**Description of the task:**
For every line that contains the string "move", pull that line out of the material below.

**Input records:**
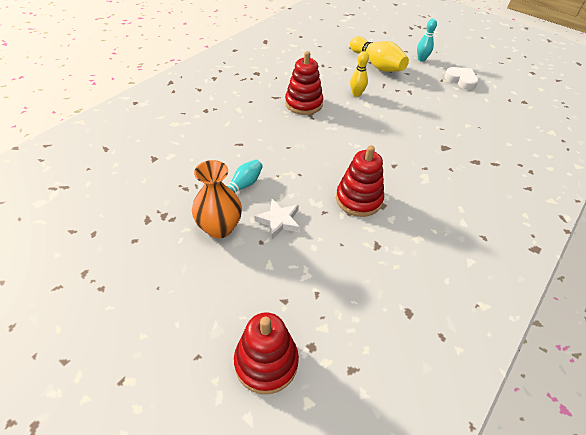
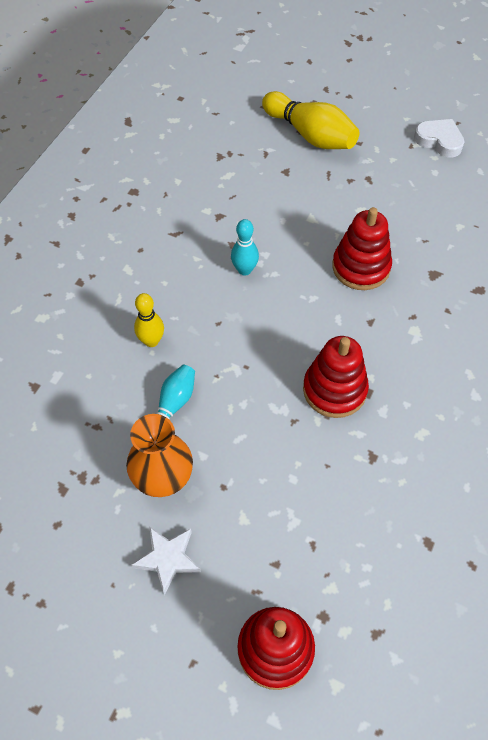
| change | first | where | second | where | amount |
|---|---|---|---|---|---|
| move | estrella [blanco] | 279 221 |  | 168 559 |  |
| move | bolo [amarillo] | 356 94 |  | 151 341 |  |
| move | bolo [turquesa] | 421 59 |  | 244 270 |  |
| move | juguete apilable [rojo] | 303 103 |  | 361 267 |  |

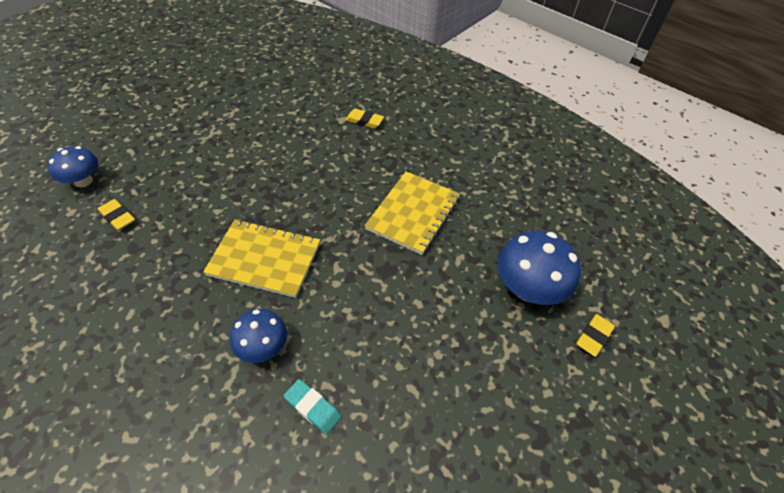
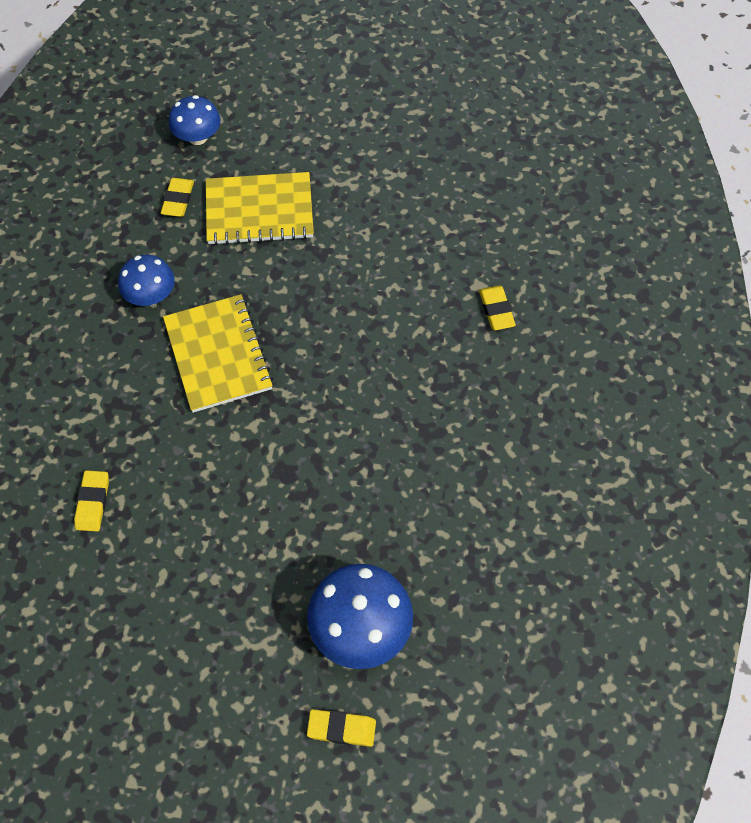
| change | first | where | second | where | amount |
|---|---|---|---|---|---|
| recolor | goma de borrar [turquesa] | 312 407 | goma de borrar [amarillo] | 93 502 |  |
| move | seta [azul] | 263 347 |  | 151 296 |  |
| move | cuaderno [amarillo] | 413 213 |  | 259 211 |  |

**Response to the task:**
| move | estrella [blanco] | 279 221 |  | 168 559 |  |
| move | bolo [amarillo] | 356 94 |  | 151 341 |  |
| move | bolo [turquesa] | 421 59 |  | 244 270 |  |
| move | juguete apilable [rojo] | 303 103 |  | 361 267 |  |
| move | seta [azul] | 263 347 |  | 151 296 |  |
| move | cuaderno [amarillo] | 413 213 |  | 259 211 |  |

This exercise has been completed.